• Exercise instructions: I would like you to output every record below exactly, apart from the pictures.
■ ■ ■ ■ ■
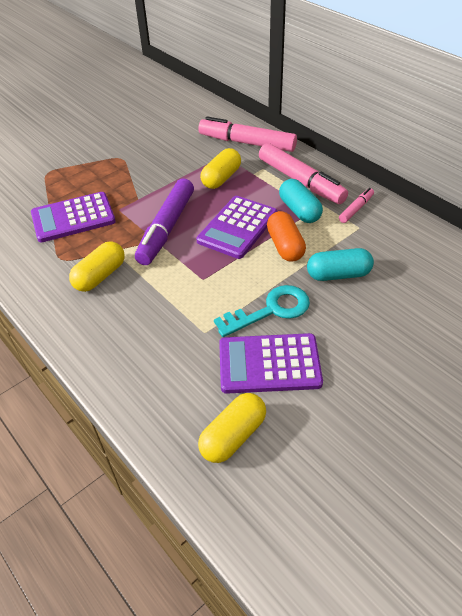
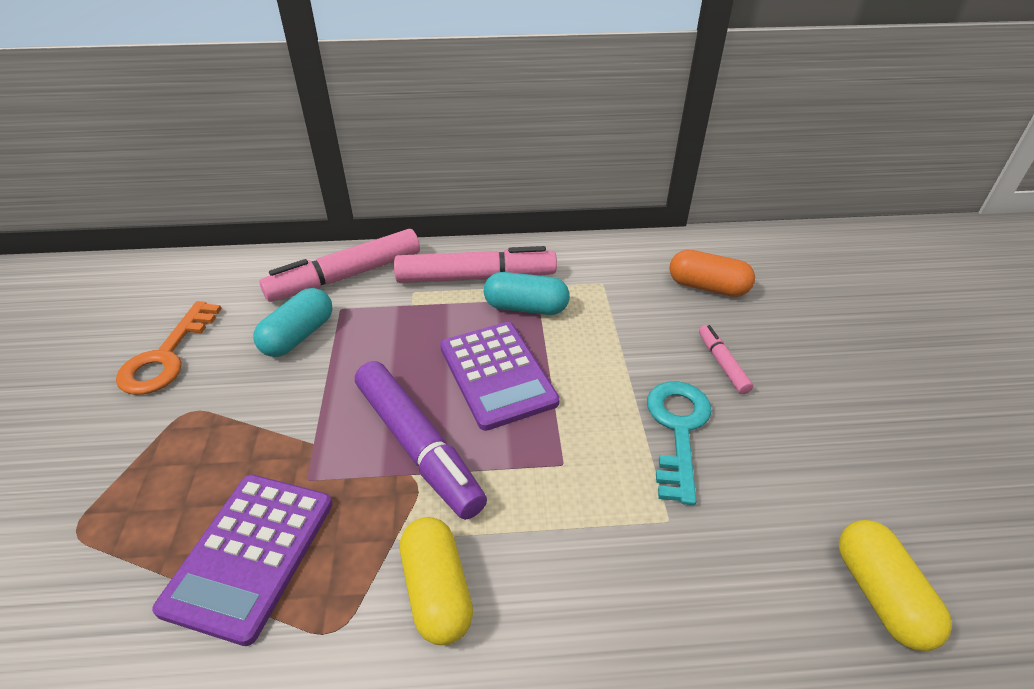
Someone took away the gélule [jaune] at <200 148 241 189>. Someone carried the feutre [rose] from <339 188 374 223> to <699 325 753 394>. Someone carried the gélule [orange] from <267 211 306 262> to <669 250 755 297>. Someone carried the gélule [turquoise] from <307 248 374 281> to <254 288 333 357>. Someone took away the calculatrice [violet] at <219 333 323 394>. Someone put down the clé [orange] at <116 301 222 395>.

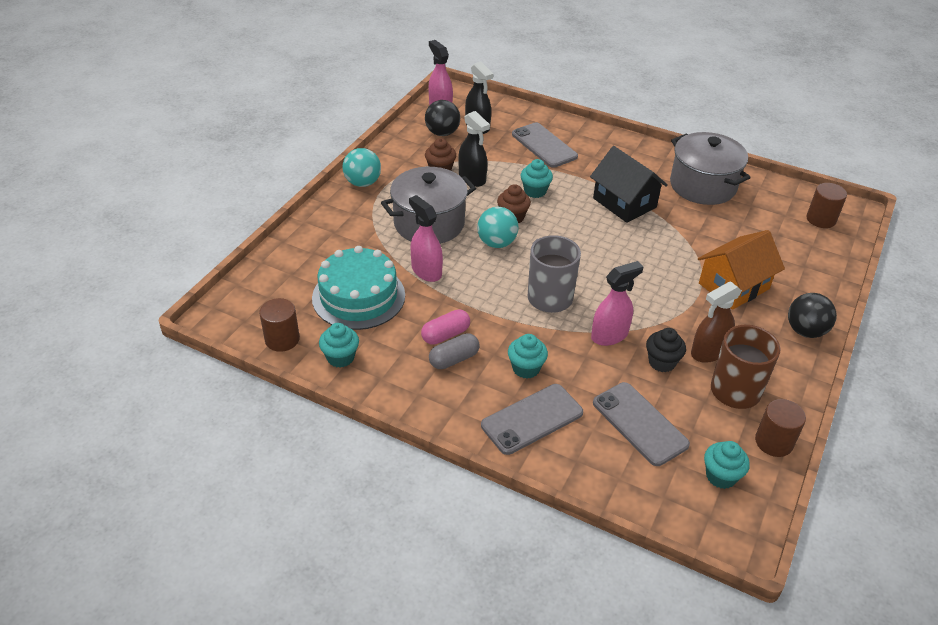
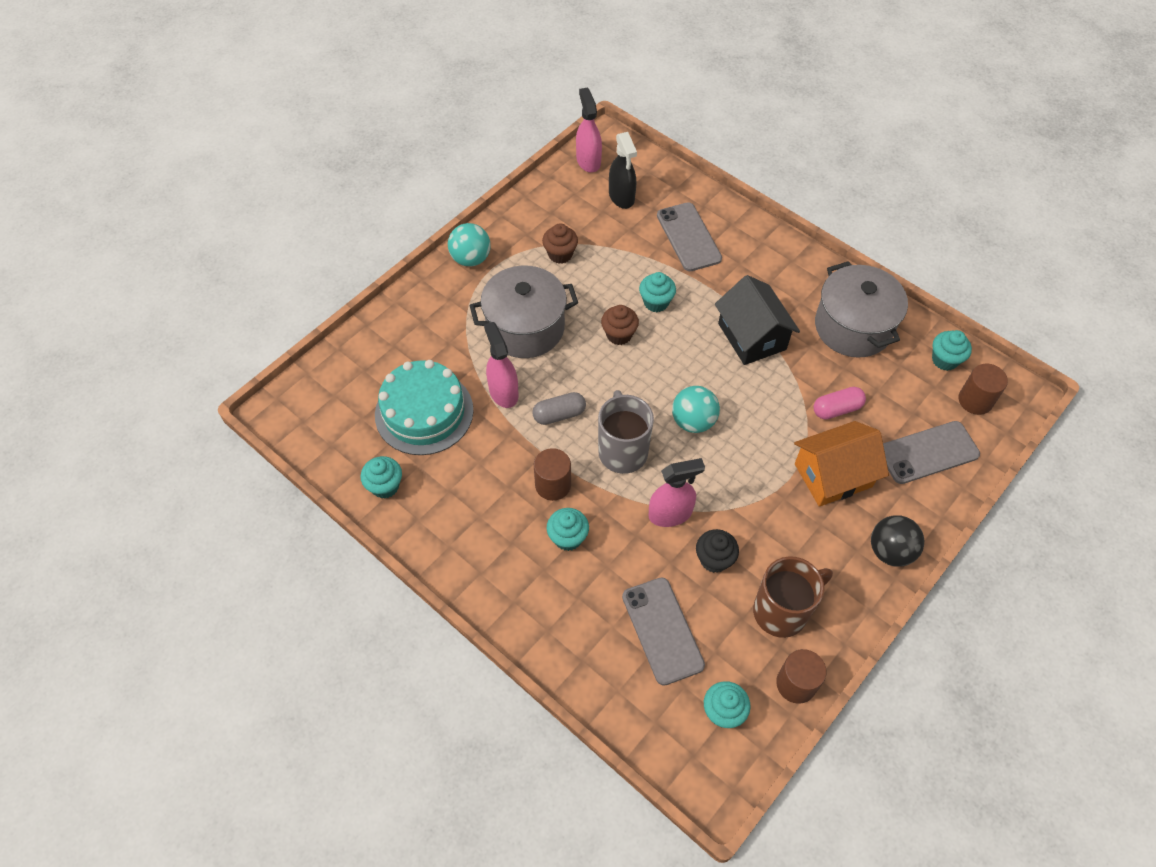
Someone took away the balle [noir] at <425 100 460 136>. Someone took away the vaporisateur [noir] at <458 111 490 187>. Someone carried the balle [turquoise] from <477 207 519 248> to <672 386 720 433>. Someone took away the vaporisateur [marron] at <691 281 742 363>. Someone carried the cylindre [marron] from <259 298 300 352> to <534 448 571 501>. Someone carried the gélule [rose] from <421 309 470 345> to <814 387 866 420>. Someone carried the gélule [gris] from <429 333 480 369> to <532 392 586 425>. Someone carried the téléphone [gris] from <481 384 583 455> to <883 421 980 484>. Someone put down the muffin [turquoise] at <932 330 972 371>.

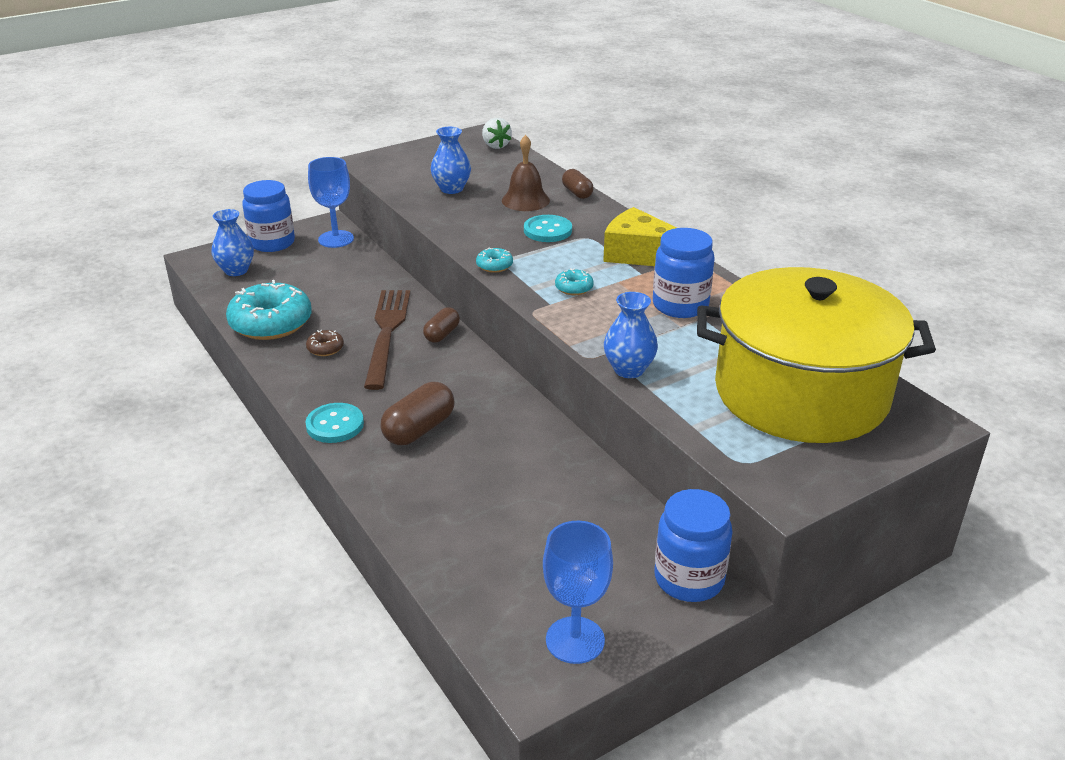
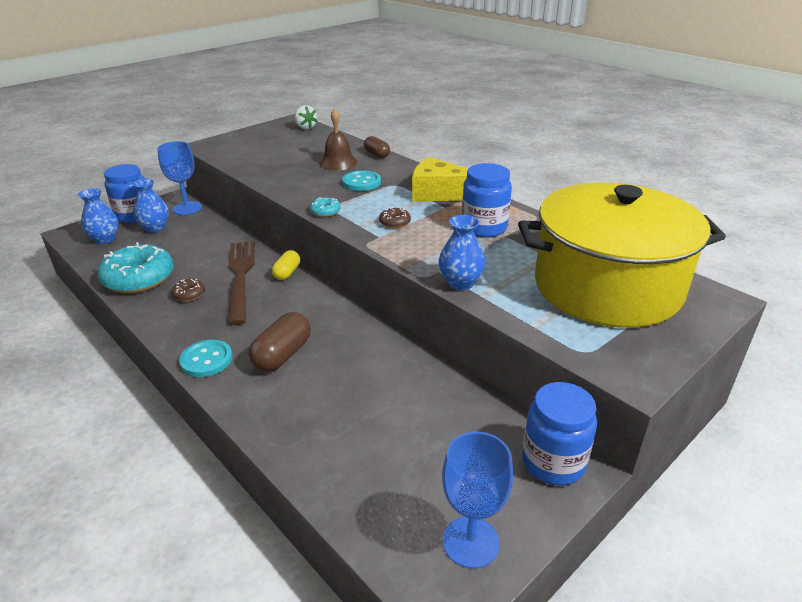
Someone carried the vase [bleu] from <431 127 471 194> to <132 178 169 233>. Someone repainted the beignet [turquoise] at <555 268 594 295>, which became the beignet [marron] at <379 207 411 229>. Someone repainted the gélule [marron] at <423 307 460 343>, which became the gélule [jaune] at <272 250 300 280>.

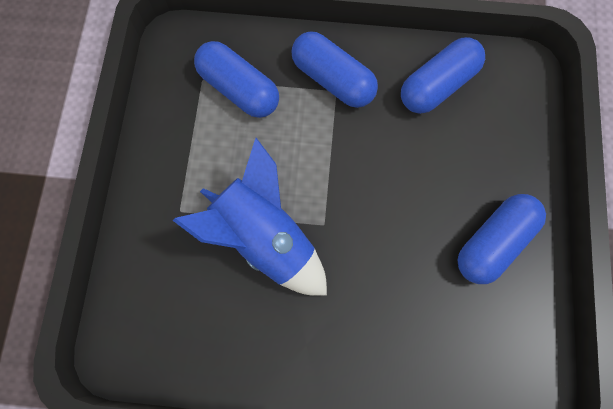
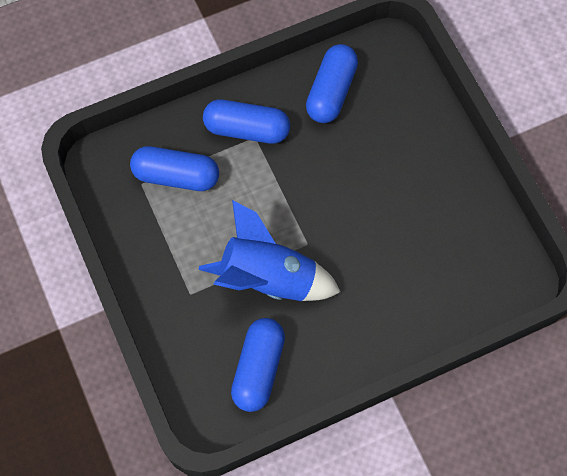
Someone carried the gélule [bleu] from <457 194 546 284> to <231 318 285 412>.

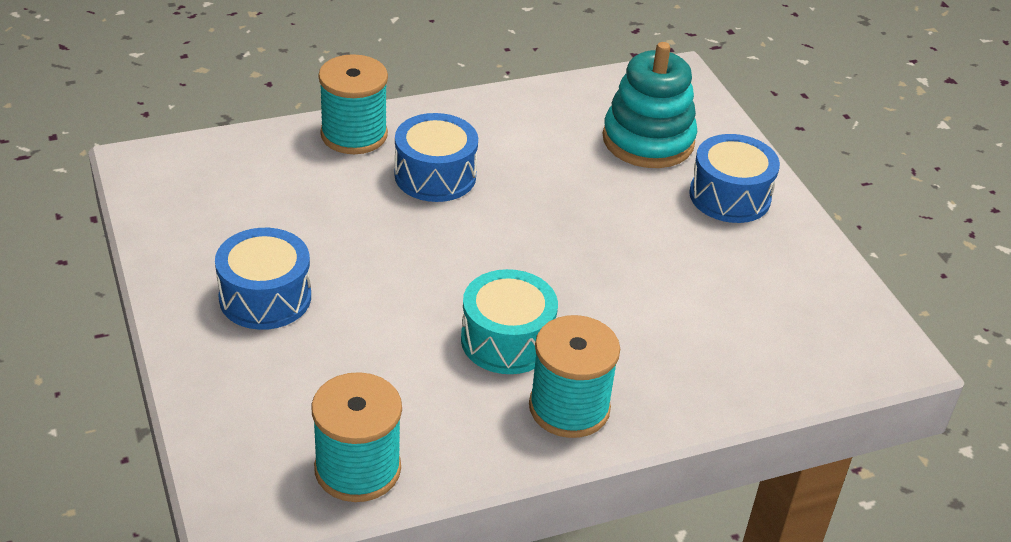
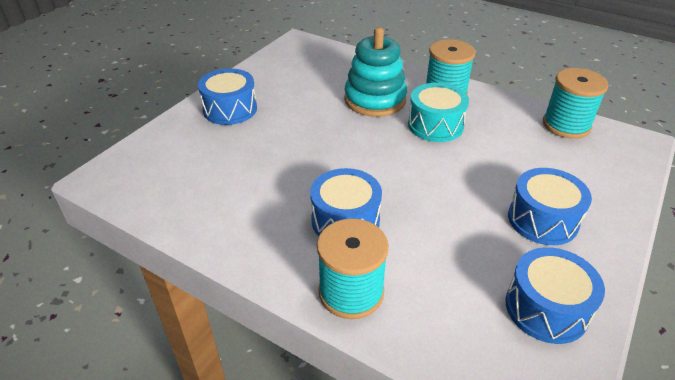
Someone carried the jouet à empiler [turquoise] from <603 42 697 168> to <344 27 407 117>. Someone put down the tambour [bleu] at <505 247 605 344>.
■ ■ ■ ■ ■
• Task output:
Someone took away the gélule [jaune] at <200 148 241 189>. Someone carried the feutre [rose] from <339 188 374 223> to <699 325 753 394>. Someone carried the gélule [orange] from <267 211 306 262> to <669 250 755 297>. Someone carried the gélule [turquoise] from <307 248 374 281> to <254 288 333 357>. Someone took away the calculatrice [violet] at <219 333 323 394>. Someone put down the clé [orange] at <116 301 222 395>.

Someone took away the balle [noir] at <425 100 460 136>. Someone took away the vaporisateur [noir] at <458 111 490 187>. Someone carried the balle [turquoise] from <477 207 519 248> to <672 386 720 433>. Someone took away the vaporisateur [marron] at <691 281 742 363>. Someone carried the cylindre [marron] from <259 298 300 352> to <534 448 571 501>. Someone carried the gélule [rose] from <421 309 470 345> to <814 387 866 420>. Someone carried the gélule [gris] from <429 333 480 369> to <532 392 586 425>. Someone carried the téléphone [gris] from <481 384 583 455> to <883 421 980 484>. Someone put down the muffin [turquoise] at <932 330 972 371>.

Someone carried the vase [bleu] from <431 127 471 194> to <132 178 169 233>. Someone repainted the beignet [turquoise] at <555 268 594 295>, which became the beignet [marron] at <379 207 411 229>. Someone repainted the gélule [marron] at <423 307 460 343>, which became the gélule [jaune] at <272 250 300 280>.

Someone carried the gélule [bleu] from <457 194 546 284> to <231 318 285 412>.

Someone carried the jouet à empiler [turquoise] from <603 42 697 168> to <344 27 407 117>. Someone put down the tambour [bleu] at <505 247 605 344>.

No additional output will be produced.